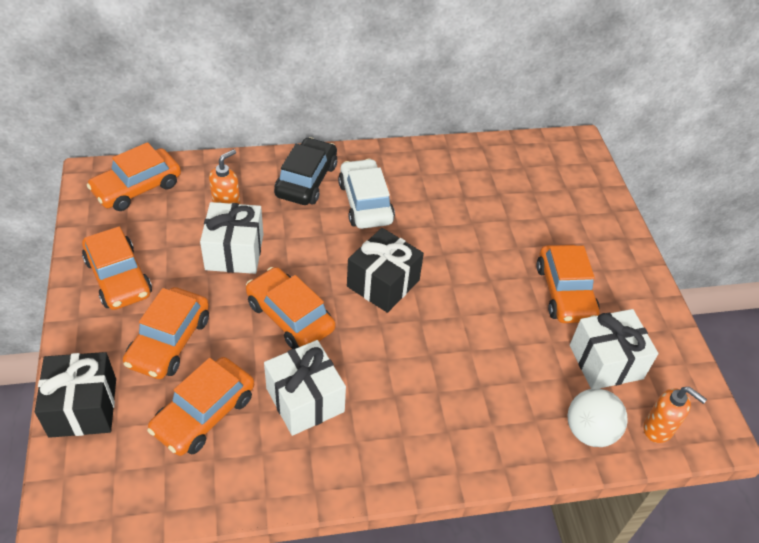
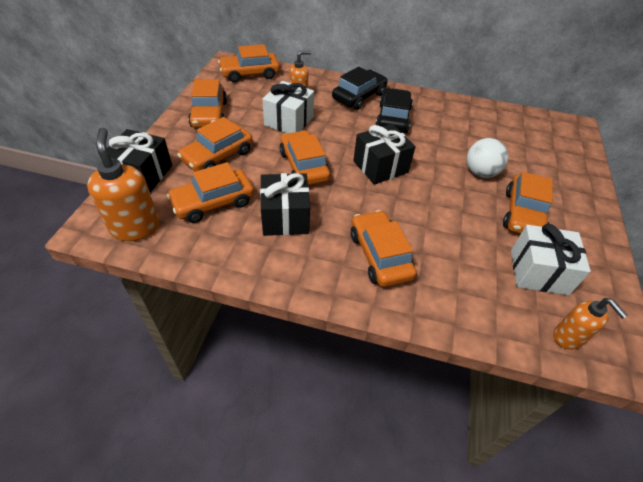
camera: 25 degrees right, 0 degrees up
(123, 489) = (135, 227): none -> orange soap dispenser
(305, 400) = (285, 217): white gift -> black gift
(365, 202) = (393, 118): white car -> black car
(437, 408) = (380, 255): none -> orange car
(589, 431) = (501, 316): white ball -> white ball (480, 173)

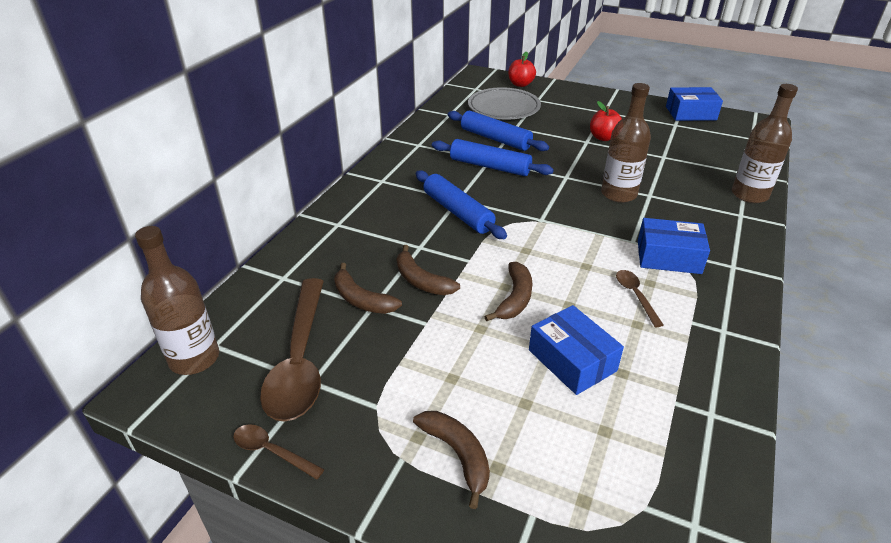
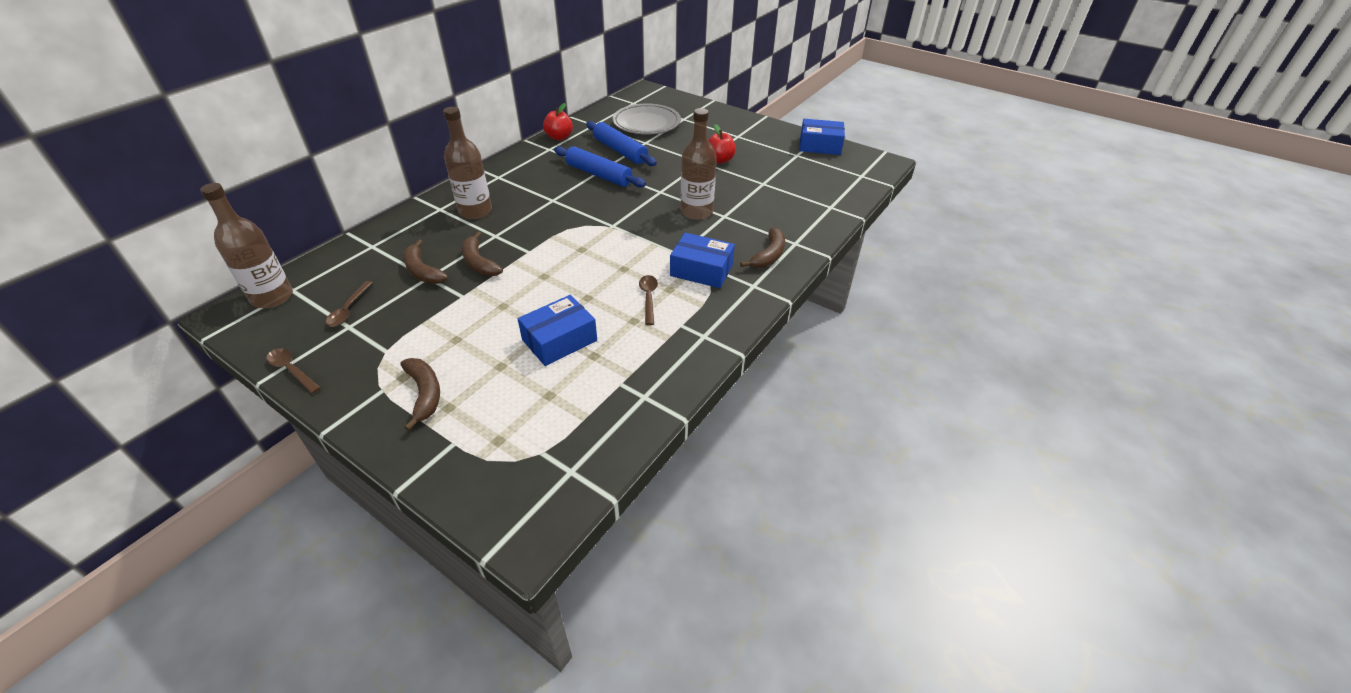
camera: 10 degrees right, 5 degrees up
(300, 360) = (349, 309): brown spoon -> brown spoon, size x0.45
(458, 212) = (545, 211): blue rolling pin -> none
(515, 298) = (546, 286): brown banana -> brown banana (768, 255)
(520, 84) = (677, 102): red apple -> red apple (559, 137)
(572, 360) = (559, 340): blue box -> blue box turned 75 degrees clockwise
(749, 195) = (817, 226): brown bottle -> brown bottle (475, 211)

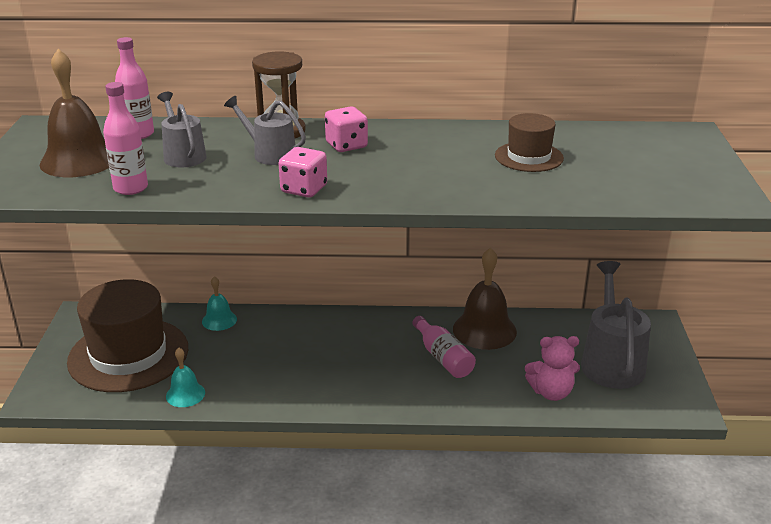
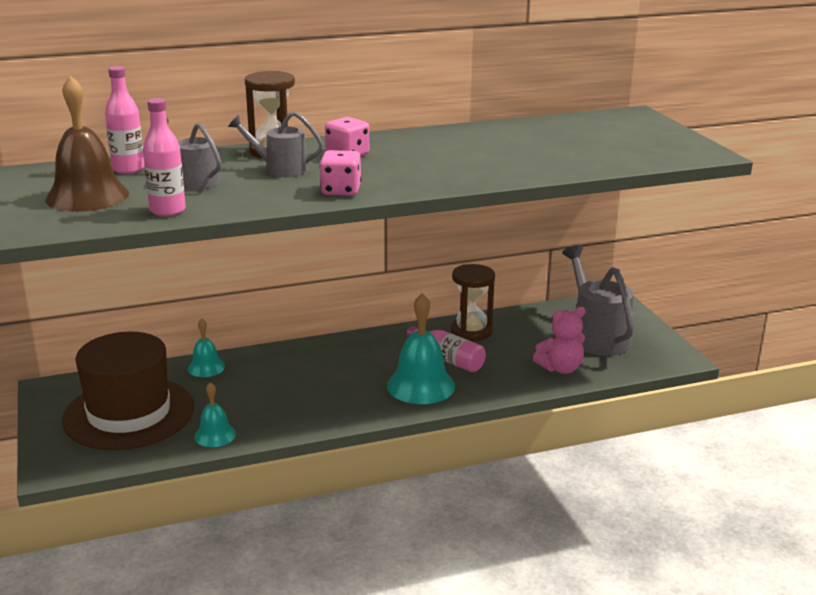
camera: 20 degrees left, 5 degrees down
(400, 382) = (421, 385): none -> turquoise bell
(484, 330) = (471, 331): brown bell -> brown hourglass
(529, 157) = (518, 145): brown hat -> none

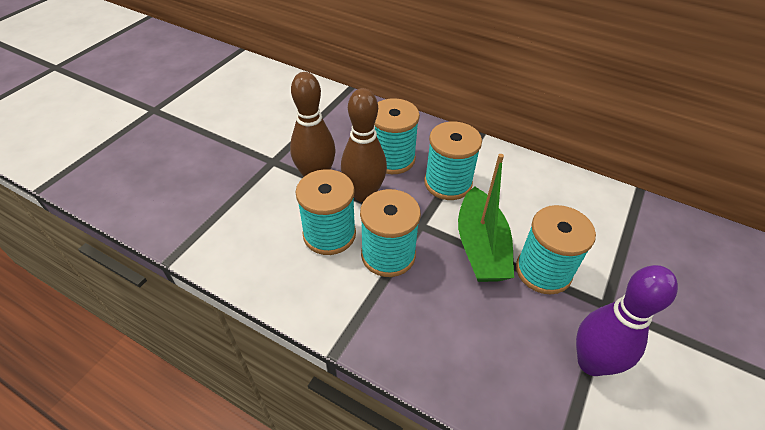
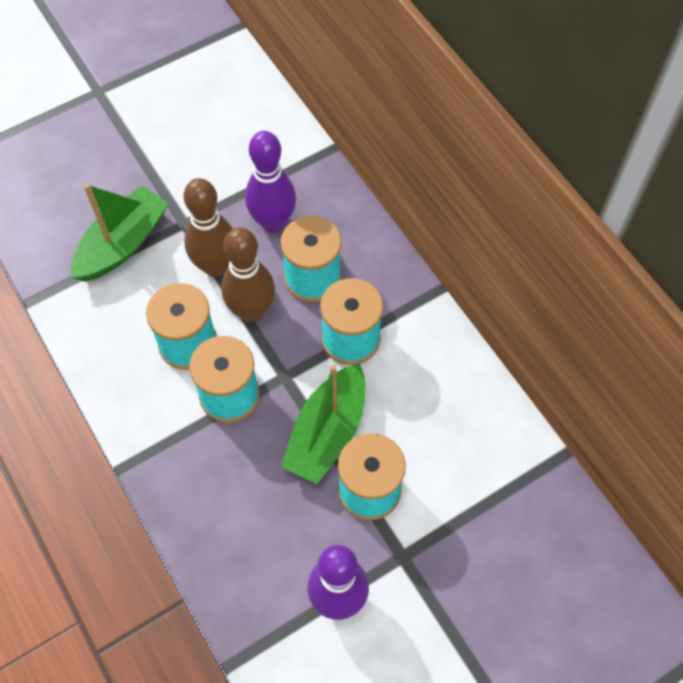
camera: 30 degrees right, 15 degrees up
(231, 190) = (123, 244): none -> green boat
(339, 138) = (273, 222): none -> purple bowling pin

__________

-- WHAT IS NEEDED --
Each line above that contains the word "camera" should be returned.

-- FINAL ANSWER --
camera: 25 degrees right, 0 degrees up
camera: 10 degrees right, 5 degrees up
camera: 20 degrees left, 5 degrees down
camera: 30 degrees right, 15 degrees up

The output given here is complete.